##### MATERIAL FOR THIS EXERCISE

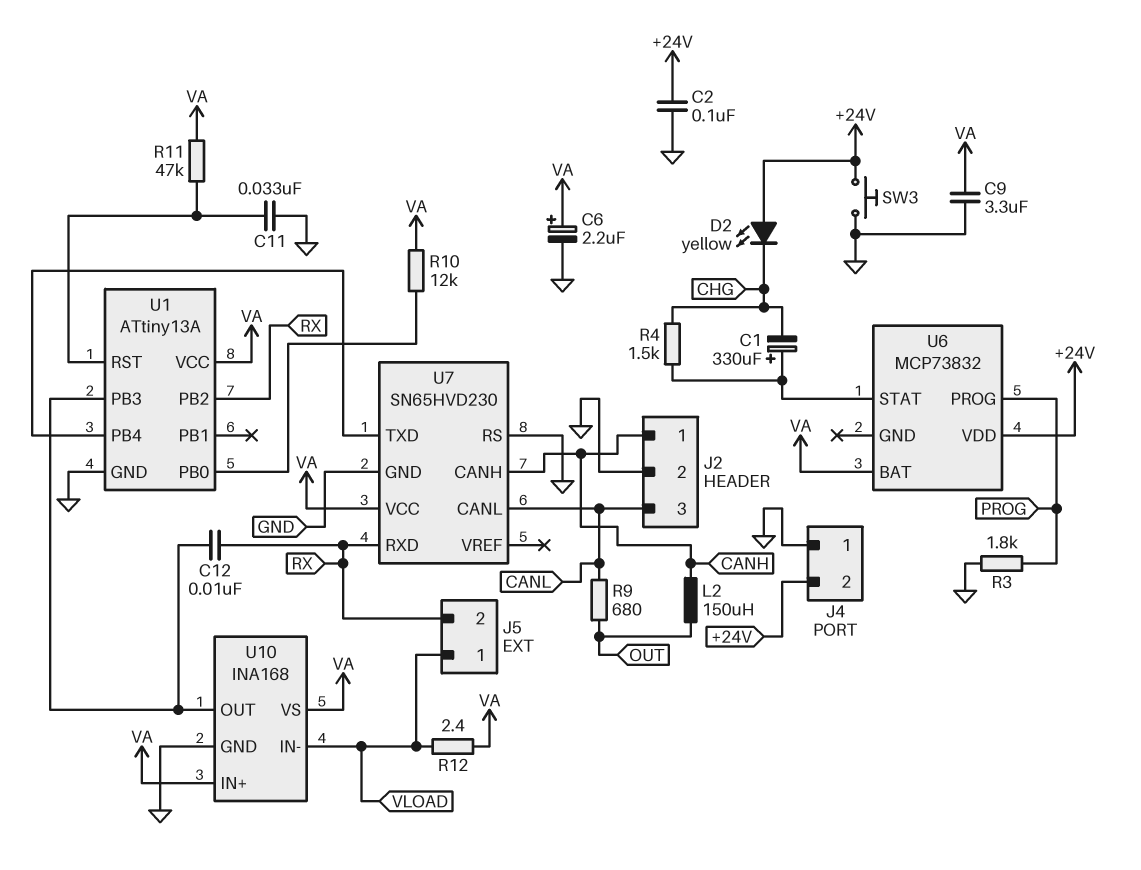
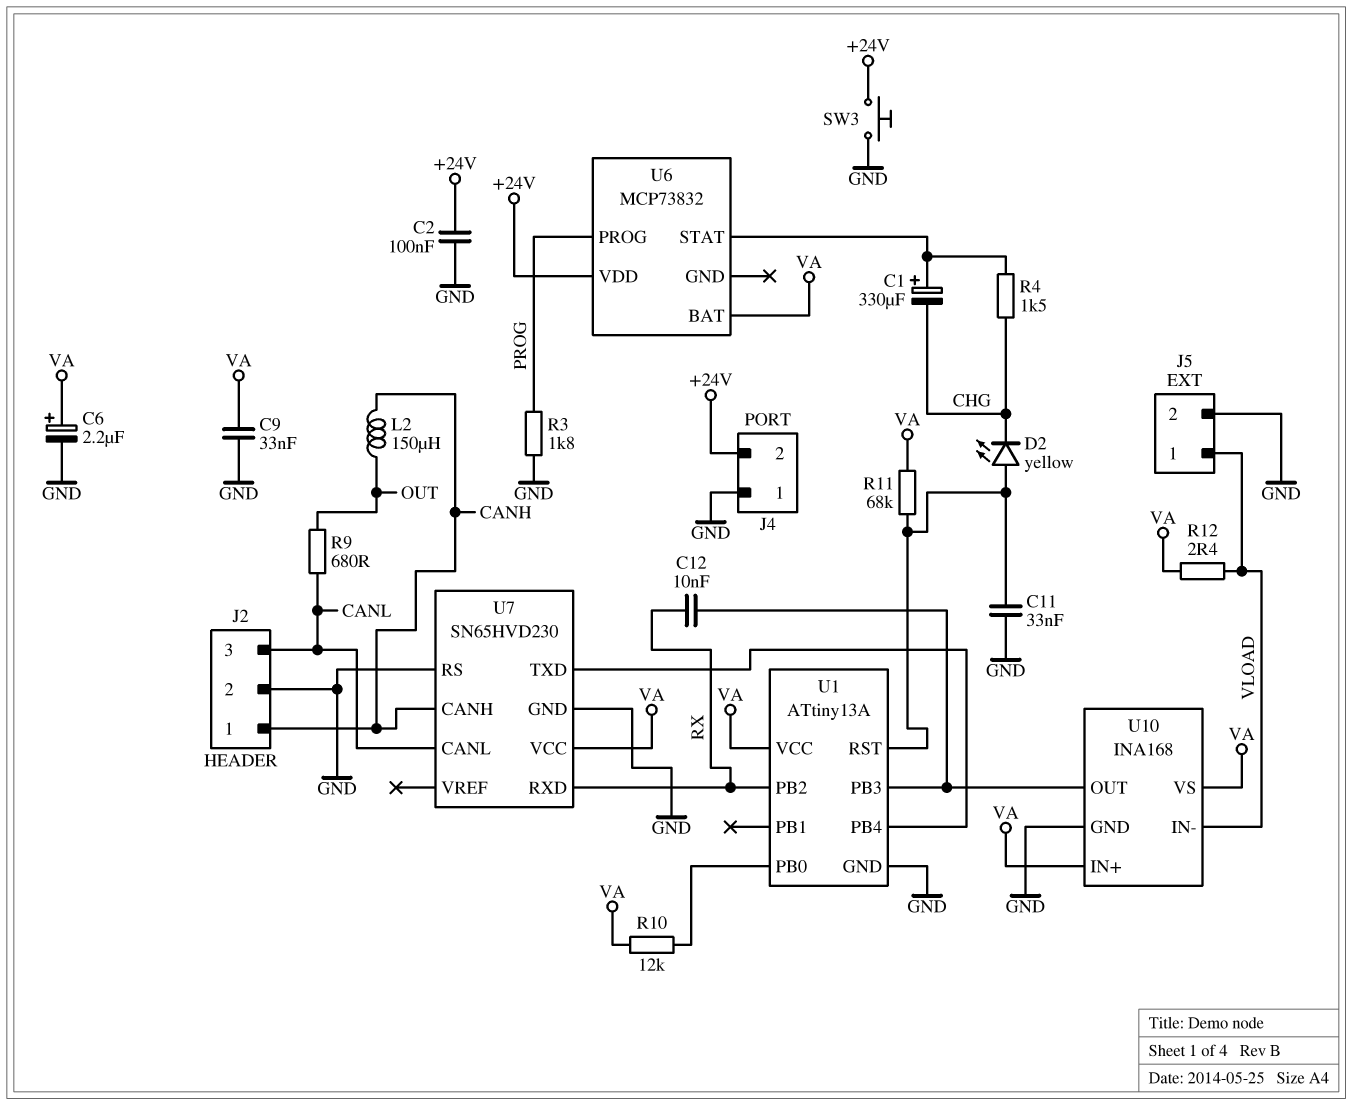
C9: 3.3uF (GND, VA) -> 33nF (GND, VA)
D2: LED yellow (A +24V, K CHG) -> LED yellow (A U1/RST, K CHG)
J5 pin 2: RX -> GND
R11: 47k (U1/RST, VA) -> 68k (U1/RST, VA)

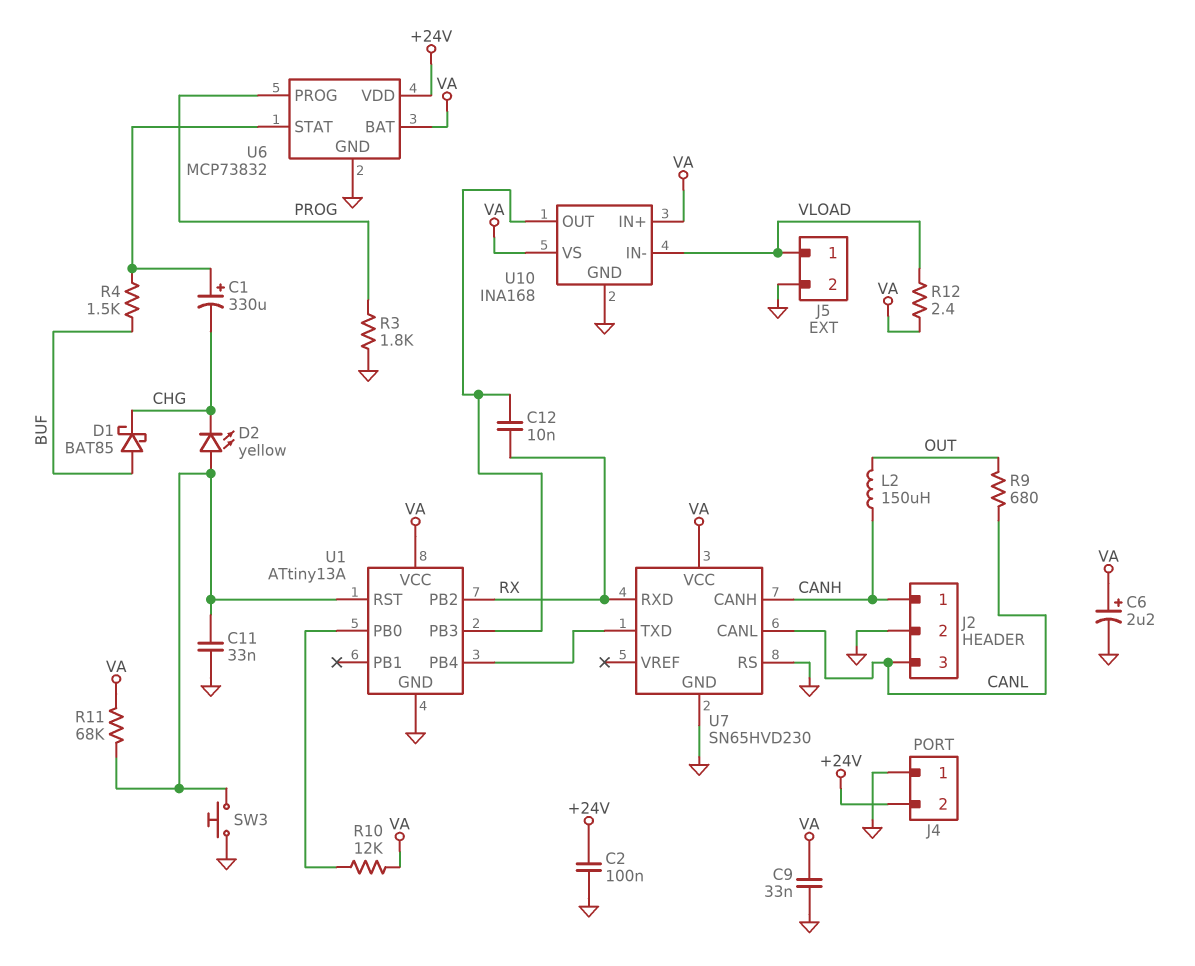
D1: none -> schottky BAT85 (A BUF, K CHG)
R4: 1.5k (CHG, U6/STAT) -> 1.5k (BUF, U6/STAT)
SW3: button (+24V, GND) -> button (GND, U1/RST)
U6 pin GND: none -> GND

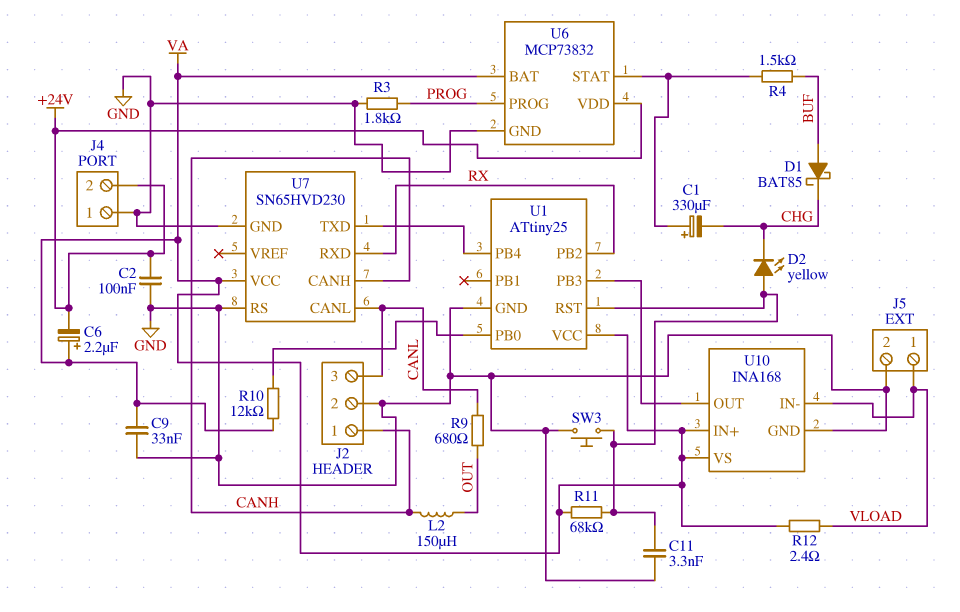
C6: 2.2uF (plus VA, minus GND) -> 2.2uF (plus VA, minus +24V)
C11: 33nF (GND, U1/RST) -> 3.3nF (GND, U1/RST)
C12: 10nF (RX, U1/PB3) -> none
U1: ATtiny13A -> ATtiny25

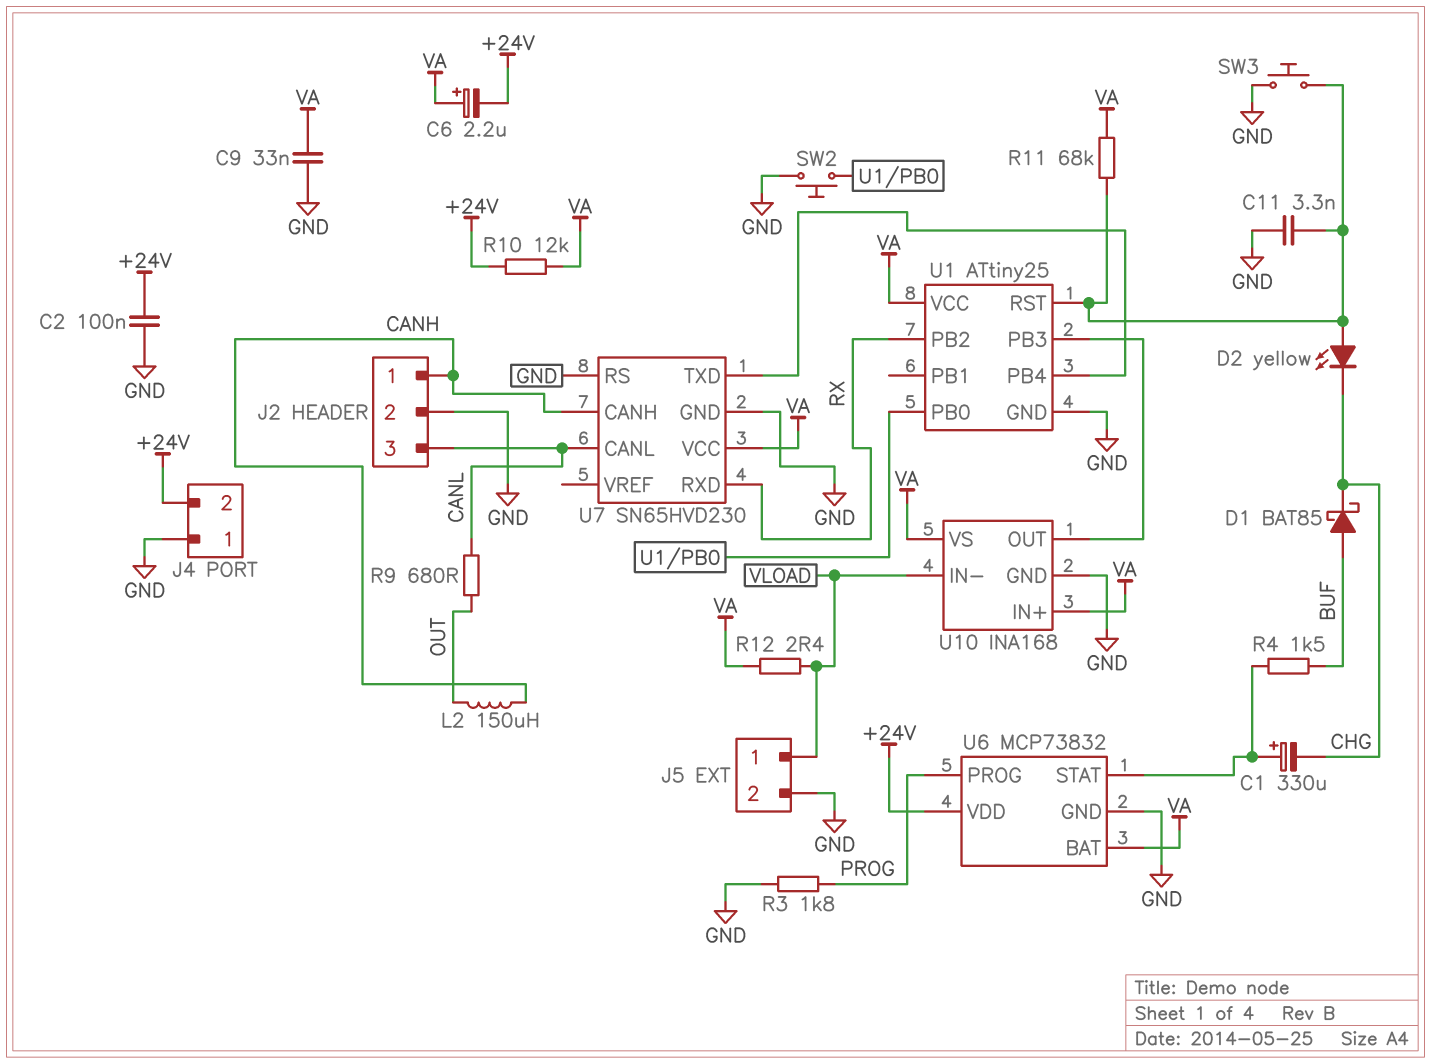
R10: 12k (U1/PB0, VA) -> 12k (+24V, VA)
SW2: none -> button (GND, U1/PB0)

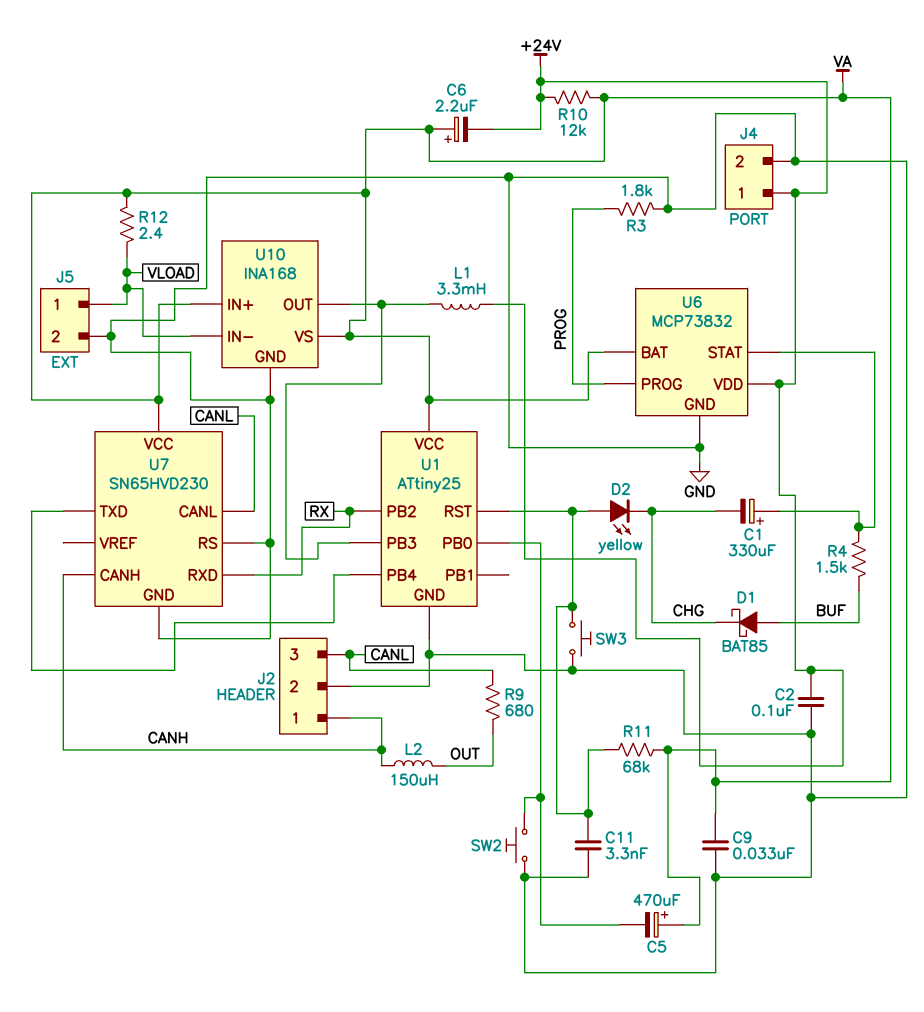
C5: none -> 470uF (plus VA, minus U1/PB0)
J4 pin 1: GND -> +24V
J4 pin 2: +24V -> GND
L1: none -> 3.3mH (+24V, U1/PB3)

##########

EXERCISE:
Scan the material above for the string "plus", and copy every line where it is found.

ANSWER SPACE:
C6: 2.2uF (plus VA, minus GND) -> 2.2uF (plus VA, minus +24V)
C5: none -> 470uF (plus VA, minus U1/PB0)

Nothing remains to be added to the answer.